Starting at the first line of the data, print every line up to and including the one with "purple trapezoid: moved", but no pictures.
§
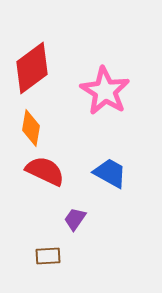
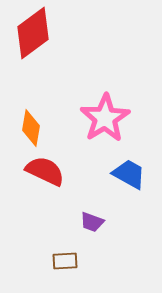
red diamond: moved 1 px right, 35 px up
pink star: moved 27 px down; rotated 9 degrees clockwise
blue trapezoid: moved 19 px right, 1 px down
purple trapezoid: moved 17 px right, 3 px down; rotated 105 degrees counterclockwise
brown rectangle: moved 17 px right, 5 px down
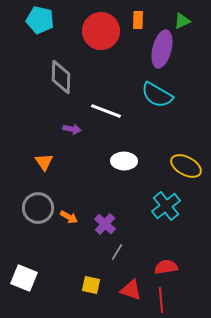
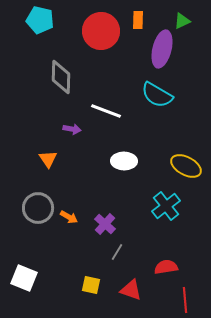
orange triangle: moved 4 px right, 3 px up
red line: moved 24 px right
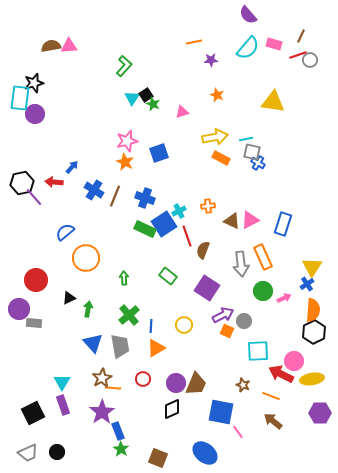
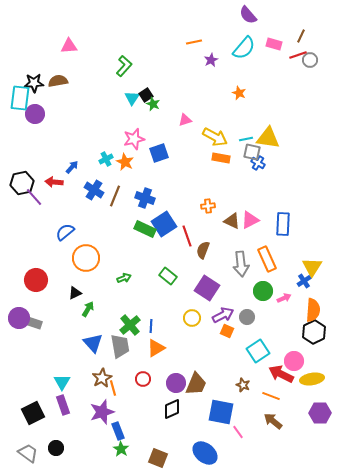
brown semicircle at (51, 46): moved 7 px right, 35 px down
cyan semicircle at (248, 48): moved 4 px left
purple star at (211, 60): rotated 24 degrees counterclockwise
black star at (34, 83): rotated 12 degrees clockwise
orange star at (217, 95): moved 22 px right, 2 px up
yellow triangle at (273, 102): moved 5 px left, 36 px down
pink triangle at (182, 112): moved 3 px right, 8 px down
yellow arrow at (215, 137): rotated 40 degrees clockwise
pink star at (127, 141): moved 7 px right, 2 px up
orange rectangle at (221, 158): rotated 18 degrees counterclockwise
cyan cross at (179, 211): moved 73 px left, 52 px up
blue rectangle at (283, 224): rotated 15 degrees counterclockwise
orange rectangle at (263, 257): moved 4 px right, 2 px down
green arrow at (124, 278): rotated 72 degrees clockwise
blue cross at (307, 284): moved 3 px left, 3 px up
black triangle at (69, 298): moved 6 px right, 5 px up
purple circle at (19, 309): moved 9 px down
green arrow at (88, 309): rotated 21 degrees clockwise
green cross at (129, 315): moved 1 px right, 10 px down
gray circle at (244, 321): moved 3 px right, 4 px up
gray rectangle at (34, 323): rotated 14 degrees clockwise
yellow circle at (184, 325): moved 8 px right, 7 px up
cyan square at (258, 351): rotated 30 degrees counterclockwise
orange line at (113, 388): rotated 70 degrees clockwise
purple star at (102, 412): rotated 15 degrees clockwise
black circle at (57, 452): moved 1 px left, 4 px up
gray trapezoid at (28, 453): rotated 120 degrees counterclockwise
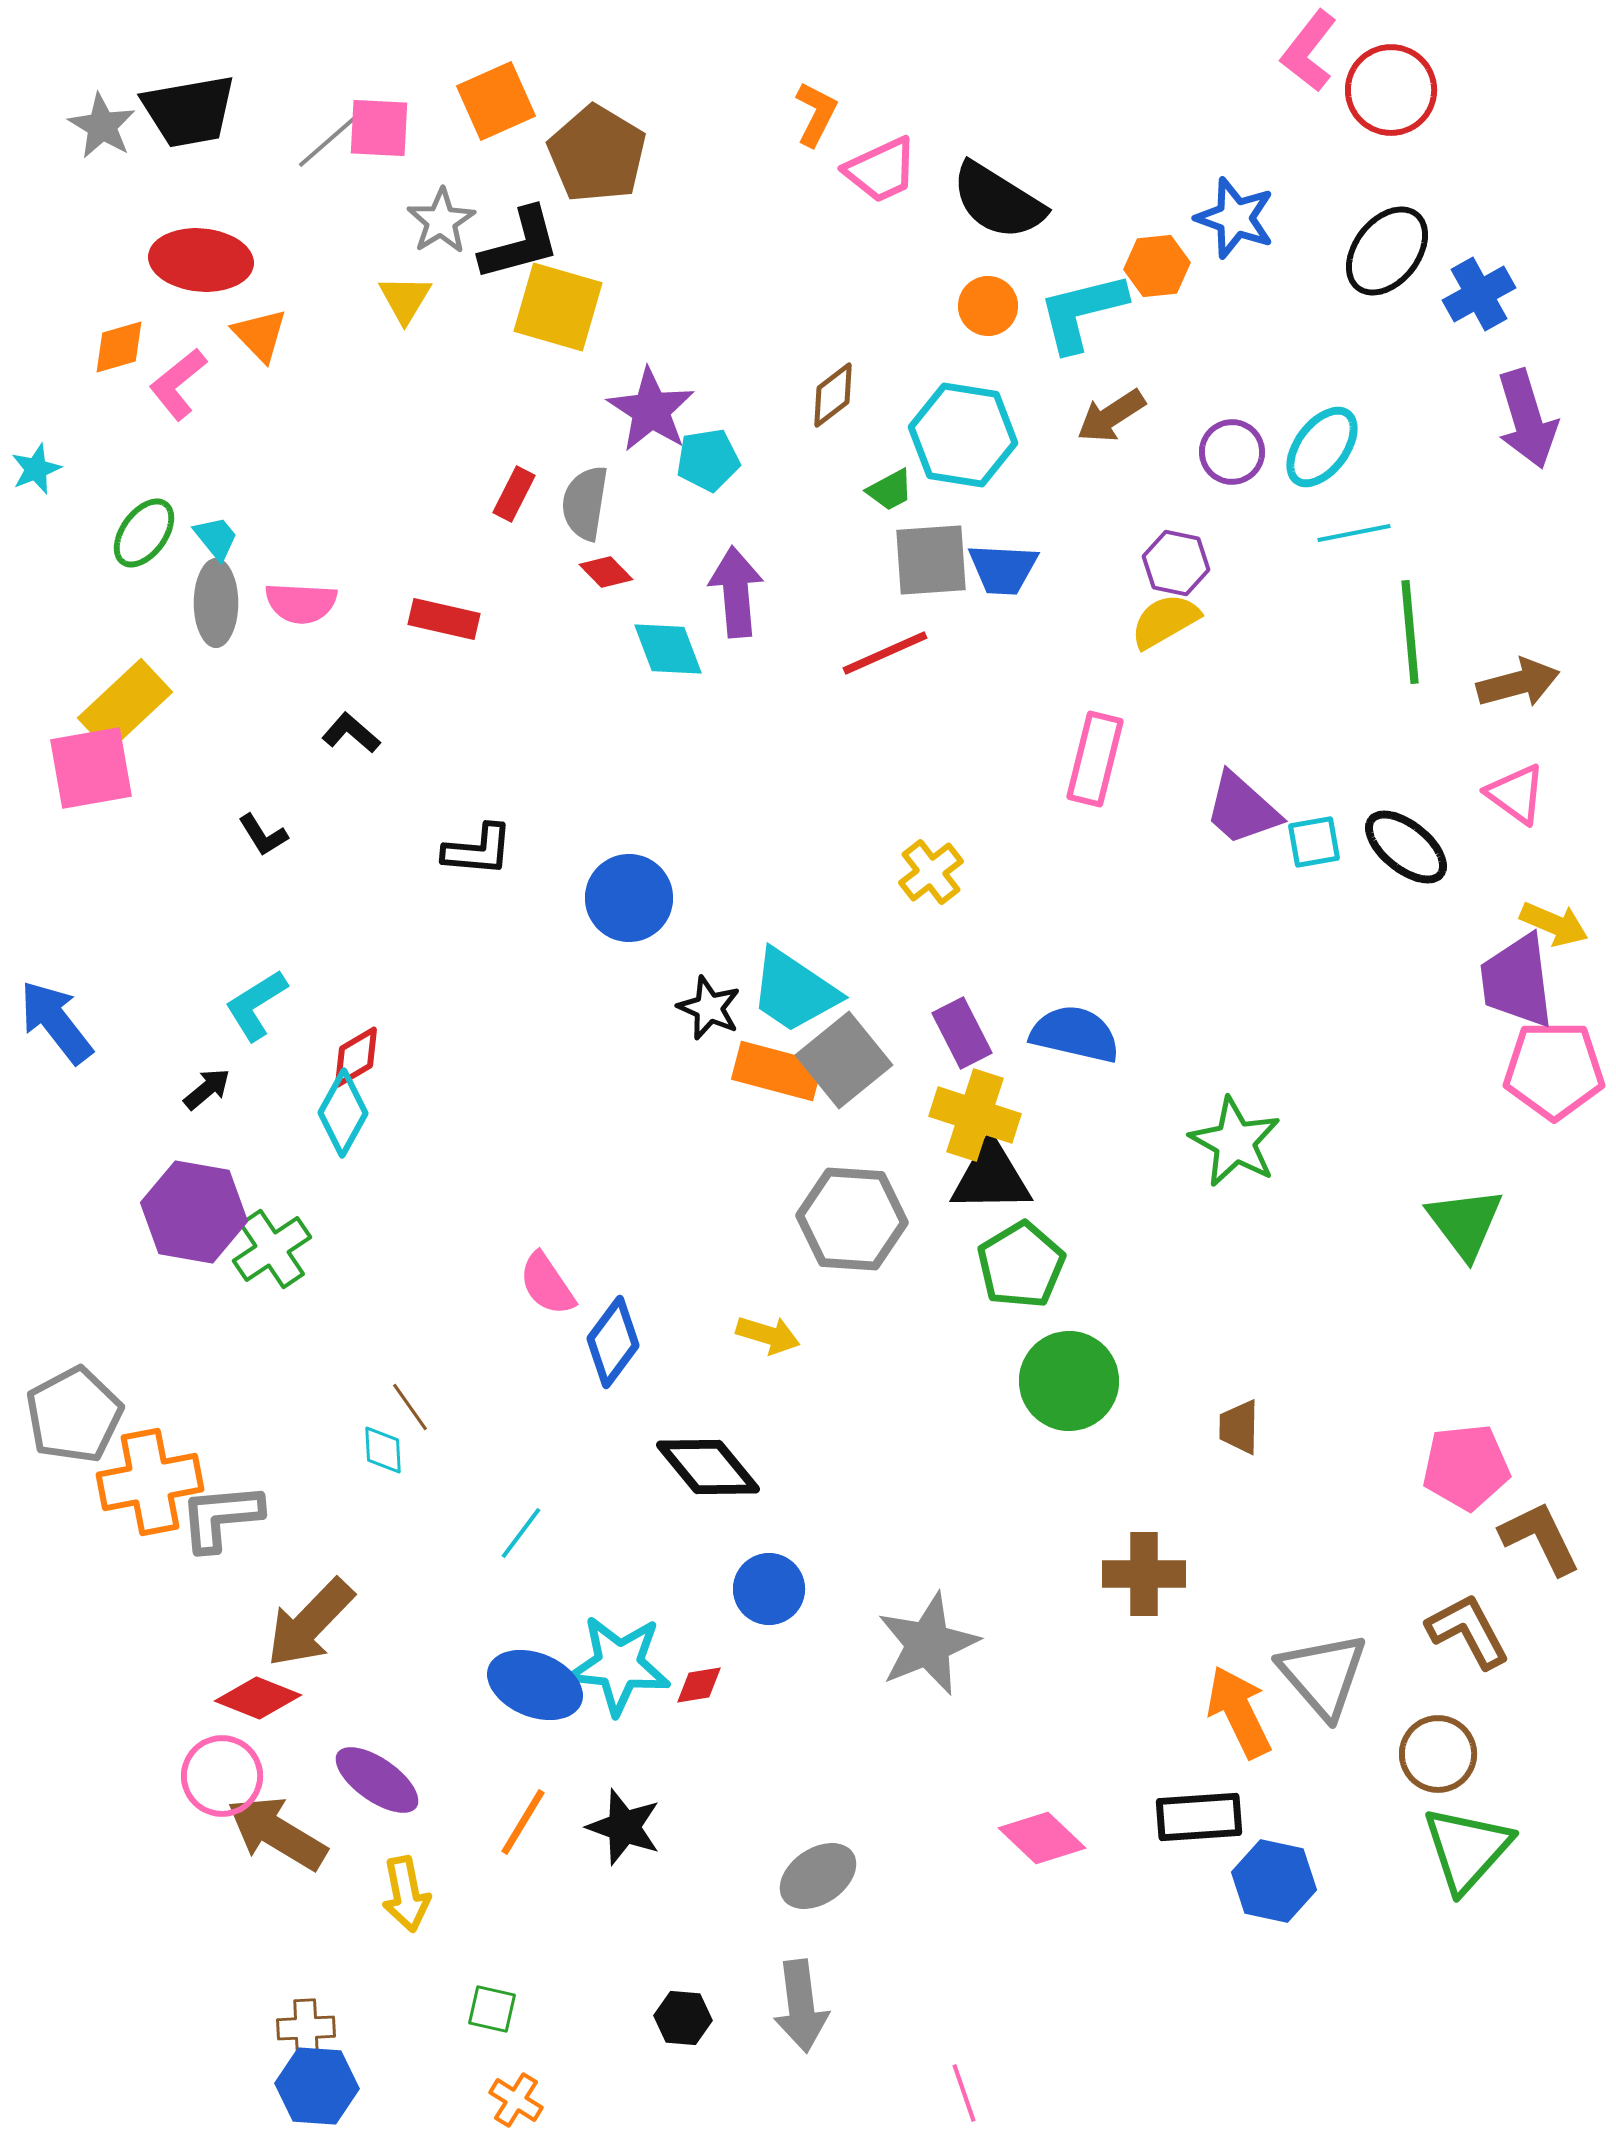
§
SOLUTION:
red diamond: moved 1 px right, 35 px up
pink star: moved 27 px down; rotated 9 degrees clockwise
blue trapezoid: moved 19 px right, 1 px down
purple trapezoid: moved 17 px right, 3 px down; rotated 105 degrees counterclockwise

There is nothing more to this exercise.